RECORDED DATA:
Start of Block

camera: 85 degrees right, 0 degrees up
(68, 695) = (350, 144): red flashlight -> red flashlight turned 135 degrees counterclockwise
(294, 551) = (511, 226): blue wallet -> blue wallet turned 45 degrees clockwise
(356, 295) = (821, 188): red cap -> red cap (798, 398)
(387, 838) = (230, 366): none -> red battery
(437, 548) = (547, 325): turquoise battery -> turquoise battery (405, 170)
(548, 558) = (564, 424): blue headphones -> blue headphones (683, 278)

End of Block
Start of Block

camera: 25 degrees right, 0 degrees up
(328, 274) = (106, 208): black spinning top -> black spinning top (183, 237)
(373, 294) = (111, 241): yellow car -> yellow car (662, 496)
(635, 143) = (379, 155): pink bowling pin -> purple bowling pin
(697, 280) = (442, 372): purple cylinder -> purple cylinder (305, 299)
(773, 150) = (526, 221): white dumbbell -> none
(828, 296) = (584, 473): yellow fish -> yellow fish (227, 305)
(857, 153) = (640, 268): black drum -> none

End of Block
Start of Block

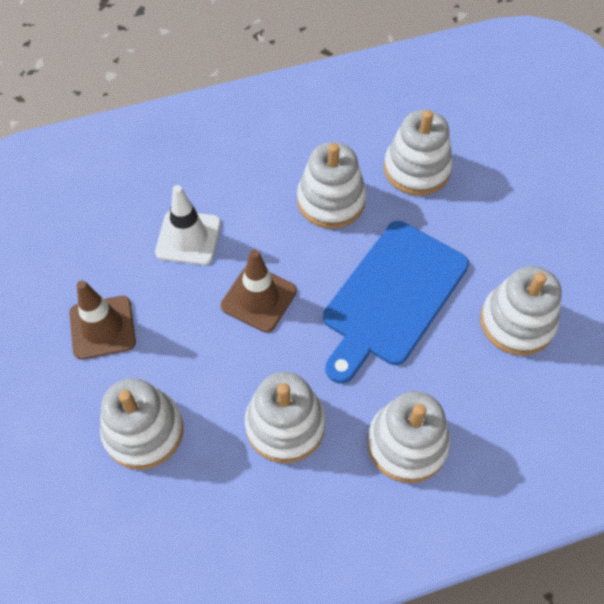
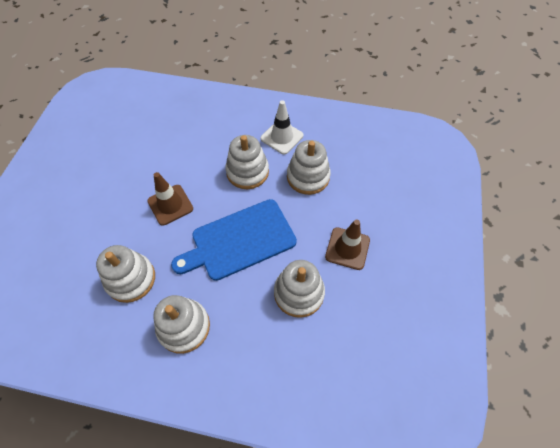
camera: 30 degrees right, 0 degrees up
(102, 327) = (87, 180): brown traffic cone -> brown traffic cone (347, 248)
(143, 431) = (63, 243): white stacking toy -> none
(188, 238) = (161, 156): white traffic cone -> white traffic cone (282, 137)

End of Block

WORK ORDER:
Tally the lines in the records above that contain the word "turned". Write the number and nothing else.

RESPONSE BOX:
2